Revision tracking records
# # #

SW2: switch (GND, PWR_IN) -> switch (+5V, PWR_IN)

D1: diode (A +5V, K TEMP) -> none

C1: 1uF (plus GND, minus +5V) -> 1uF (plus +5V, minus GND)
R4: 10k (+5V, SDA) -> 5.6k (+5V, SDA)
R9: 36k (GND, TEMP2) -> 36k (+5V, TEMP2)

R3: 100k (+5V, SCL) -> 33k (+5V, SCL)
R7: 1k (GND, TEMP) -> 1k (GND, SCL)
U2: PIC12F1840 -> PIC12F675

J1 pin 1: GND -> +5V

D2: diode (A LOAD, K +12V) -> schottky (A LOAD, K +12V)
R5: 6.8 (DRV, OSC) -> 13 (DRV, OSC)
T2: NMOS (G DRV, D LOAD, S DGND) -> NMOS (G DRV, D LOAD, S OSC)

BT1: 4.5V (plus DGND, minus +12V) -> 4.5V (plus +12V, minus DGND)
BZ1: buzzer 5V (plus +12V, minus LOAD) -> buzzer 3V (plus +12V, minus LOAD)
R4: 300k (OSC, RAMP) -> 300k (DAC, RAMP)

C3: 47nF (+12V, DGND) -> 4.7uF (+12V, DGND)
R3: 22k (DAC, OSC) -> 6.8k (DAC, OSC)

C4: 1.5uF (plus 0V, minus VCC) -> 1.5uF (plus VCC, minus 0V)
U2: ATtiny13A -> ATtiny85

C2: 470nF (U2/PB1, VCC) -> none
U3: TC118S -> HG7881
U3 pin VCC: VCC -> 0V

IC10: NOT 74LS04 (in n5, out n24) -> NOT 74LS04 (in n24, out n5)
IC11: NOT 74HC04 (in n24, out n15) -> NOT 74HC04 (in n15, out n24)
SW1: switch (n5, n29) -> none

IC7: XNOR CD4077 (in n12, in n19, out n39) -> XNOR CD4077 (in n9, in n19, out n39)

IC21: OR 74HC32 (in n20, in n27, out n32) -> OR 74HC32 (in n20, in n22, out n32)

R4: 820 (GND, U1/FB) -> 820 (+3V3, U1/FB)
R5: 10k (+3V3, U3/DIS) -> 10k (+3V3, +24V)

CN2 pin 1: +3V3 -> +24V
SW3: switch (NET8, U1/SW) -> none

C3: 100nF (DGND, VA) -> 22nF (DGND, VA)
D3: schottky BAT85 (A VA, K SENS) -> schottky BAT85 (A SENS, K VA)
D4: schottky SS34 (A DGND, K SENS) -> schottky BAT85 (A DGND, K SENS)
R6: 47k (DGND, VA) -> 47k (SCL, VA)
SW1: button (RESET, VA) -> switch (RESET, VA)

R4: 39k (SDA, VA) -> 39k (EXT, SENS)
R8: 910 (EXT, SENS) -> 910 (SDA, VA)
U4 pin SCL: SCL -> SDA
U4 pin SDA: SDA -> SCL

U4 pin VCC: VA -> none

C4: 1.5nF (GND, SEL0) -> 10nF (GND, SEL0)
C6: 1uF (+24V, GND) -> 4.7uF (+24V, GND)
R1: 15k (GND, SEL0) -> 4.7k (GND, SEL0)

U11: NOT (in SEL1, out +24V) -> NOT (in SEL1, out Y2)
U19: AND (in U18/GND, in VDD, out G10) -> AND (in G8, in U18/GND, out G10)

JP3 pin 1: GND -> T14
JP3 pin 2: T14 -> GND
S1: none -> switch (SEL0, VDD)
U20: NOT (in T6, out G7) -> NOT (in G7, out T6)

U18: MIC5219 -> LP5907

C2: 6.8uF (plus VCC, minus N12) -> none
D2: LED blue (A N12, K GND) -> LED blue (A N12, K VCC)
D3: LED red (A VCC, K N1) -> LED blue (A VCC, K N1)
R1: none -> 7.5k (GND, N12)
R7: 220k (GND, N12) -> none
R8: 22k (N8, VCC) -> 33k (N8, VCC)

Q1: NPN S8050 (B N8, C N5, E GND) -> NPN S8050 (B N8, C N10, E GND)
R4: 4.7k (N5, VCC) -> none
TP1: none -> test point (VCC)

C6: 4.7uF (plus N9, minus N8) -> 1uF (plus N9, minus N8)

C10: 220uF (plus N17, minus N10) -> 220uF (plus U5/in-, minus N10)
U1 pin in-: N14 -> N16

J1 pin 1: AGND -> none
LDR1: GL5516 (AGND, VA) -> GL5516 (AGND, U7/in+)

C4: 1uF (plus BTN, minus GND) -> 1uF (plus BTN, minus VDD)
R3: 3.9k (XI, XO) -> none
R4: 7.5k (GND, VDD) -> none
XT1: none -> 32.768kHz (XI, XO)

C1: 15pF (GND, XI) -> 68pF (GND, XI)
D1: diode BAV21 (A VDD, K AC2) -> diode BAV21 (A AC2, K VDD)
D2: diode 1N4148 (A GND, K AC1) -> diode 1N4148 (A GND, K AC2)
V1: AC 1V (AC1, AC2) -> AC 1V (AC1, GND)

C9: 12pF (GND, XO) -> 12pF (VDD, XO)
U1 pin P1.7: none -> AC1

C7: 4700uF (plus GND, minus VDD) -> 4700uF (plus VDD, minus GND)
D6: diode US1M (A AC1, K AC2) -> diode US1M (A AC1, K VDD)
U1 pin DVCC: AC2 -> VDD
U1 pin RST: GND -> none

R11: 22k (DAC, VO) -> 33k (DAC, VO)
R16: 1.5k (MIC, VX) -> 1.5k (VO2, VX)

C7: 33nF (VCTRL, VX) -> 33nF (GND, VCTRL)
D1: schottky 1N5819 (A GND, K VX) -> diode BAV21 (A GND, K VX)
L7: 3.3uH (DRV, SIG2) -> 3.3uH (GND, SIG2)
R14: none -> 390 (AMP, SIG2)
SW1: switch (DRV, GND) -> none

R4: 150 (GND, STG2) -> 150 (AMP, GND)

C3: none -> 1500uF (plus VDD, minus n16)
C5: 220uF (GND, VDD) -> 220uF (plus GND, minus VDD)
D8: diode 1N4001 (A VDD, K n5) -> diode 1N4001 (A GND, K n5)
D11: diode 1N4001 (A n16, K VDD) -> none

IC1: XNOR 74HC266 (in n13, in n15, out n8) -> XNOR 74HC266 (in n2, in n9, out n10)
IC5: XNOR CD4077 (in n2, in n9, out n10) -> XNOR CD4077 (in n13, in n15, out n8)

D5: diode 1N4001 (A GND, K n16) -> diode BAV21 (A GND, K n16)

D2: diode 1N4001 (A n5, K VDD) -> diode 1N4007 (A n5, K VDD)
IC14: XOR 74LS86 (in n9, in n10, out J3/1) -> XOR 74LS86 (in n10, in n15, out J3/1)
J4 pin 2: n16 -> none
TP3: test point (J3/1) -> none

# # #

# TASK TO CARRY OUT
Give only the lines from the one holding "R6: 47k (DGND, VA) -> 47k (SCL, VA)" through the one holding "U4 pin VCC: VA -> none", each restated exactly as it appears above.

# WORKED SOLUTION
R6: 47k (DGND, VA) -> 47k (SCL, VA)
SW1: button (RESET, VA) -> switch (RESET, VA)

R4: 39k (SDA, VA) -> 39k (EXT, SENS)
R8: 910 (EXT, SENS) -> 910 (SDA, VA)
U4 pin SCL: SCL -> SDA
U4 pin SDA: SDA -> SCL

U4 pin VCC: VA -> none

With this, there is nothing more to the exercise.